Exercise instructions: Please reproduce the items from the start of the items through the line containing "stepped is located at coordinates (384, 122).", inclusive, substituting "sanders" for "grinders" and leaving everything else unchanged.

Data items
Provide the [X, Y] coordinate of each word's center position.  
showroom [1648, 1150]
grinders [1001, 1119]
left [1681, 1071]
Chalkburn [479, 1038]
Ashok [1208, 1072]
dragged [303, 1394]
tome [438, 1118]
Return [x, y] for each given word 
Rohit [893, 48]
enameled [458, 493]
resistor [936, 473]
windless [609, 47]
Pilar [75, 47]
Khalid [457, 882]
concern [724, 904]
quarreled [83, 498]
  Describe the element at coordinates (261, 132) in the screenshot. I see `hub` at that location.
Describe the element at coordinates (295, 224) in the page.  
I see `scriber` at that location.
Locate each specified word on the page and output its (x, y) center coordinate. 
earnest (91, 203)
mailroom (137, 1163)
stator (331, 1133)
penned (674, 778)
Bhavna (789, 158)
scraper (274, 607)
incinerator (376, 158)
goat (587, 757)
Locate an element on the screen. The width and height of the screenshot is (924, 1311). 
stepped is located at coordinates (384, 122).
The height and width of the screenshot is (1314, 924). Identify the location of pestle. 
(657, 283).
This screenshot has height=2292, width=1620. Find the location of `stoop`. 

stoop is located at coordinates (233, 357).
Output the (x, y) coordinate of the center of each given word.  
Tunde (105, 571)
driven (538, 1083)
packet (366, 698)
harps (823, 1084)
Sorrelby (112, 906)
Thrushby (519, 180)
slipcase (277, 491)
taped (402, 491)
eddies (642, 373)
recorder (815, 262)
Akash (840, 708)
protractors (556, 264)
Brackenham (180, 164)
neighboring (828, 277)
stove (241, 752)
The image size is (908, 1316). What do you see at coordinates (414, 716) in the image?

Exercise answer:
Provide the [X, Y] coordinate of each word's center position.  
showroom [1648, 1150]
sanders [1001, 1119]
left [1681, 1071]
Chalkburn [479, 1038]
Ashok [1208, 1072]
dragged [303, 1394]
tome [438, 1118]
Return [x, y] for each given word 
Rohit [893, 48]
enameled [458, 493]
resistor [936, 473]
windless [609, 47]
Pilar [75, 47]
Khalid [457, 882]
concern [724, 904]
quarreled [83, 498]
  Describe the element at coordinates (261, 132) in the screenshot. I see `hub` at that location.
Describe the element at coordinates (295, 224) in the page.  
I see `scriber` at that location.
Locate each specified word on the page and output its (x, y) center coordinate. 
earnest (91, 203)
mailroom (137, 1163)
stator (331, 1133)
penned (674, 778)
Bhavna (789, 158)
scraper (274, 607)
incinerator (376, 158)
goat (587, 757)
Locate an element on the screen. The width and height of the screenshot is (924, 1311). 
stepped is located at coordinates (384, 122).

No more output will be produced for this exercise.